___ Data to examine
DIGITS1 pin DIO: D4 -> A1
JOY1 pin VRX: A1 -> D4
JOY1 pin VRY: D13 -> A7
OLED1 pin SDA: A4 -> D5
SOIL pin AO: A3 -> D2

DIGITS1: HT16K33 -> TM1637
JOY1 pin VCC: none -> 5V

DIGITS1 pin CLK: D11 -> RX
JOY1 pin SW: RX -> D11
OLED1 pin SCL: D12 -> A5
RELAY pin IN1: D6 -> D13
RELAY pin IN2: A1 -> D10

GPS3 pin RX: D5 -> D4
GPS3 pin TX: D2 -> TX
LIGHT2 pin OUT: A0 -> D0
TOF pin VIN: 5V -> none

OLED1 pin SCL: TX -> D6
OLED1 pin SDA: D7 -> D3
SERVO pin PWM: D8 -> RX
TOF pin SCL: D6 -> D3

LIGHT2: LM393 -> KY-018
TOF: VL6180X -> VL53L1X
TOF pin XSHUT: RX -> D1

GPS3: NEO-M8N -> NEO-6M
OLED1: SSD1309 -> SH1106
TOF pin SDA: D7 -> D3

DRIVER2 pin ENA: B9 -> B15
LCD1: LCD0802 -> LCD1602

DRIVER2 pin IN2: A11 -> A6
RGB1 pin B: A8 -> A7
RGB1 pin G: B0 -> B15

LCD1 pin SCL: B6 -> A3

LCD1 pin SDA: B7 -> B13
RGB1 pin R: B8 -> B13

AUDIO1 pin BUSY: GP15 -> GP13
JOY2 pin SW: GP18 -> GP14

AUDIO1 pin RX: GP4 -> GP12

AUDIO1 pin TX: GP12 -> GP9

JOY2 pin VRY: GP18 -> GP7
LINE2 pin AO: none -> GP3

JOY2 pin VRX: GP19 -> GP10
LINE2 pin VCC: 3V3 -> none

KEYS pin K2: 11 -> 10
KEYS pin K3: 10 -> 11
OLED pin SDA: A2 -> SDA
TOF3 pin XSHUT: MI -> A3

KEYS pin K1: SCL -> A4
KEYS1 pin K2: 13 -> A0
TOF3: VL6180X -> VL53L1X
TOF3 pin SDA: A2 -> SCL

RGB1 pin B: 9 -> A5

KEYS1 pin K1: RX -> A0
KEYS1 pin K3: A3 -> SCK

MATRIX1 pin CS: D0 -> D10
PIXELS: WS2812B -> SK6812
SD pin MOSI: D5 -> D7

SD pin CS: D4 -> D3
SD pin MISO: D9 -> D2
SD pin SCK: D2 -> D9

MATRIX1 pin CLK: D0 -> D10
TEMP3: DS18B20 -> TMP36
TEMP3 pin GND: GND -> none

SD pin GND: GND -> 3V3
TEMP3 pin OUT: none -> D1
______
▶ [Exercise] Report how many lines above hold the string "none", giving nothing but the number.

▶ [Solution for this task] 6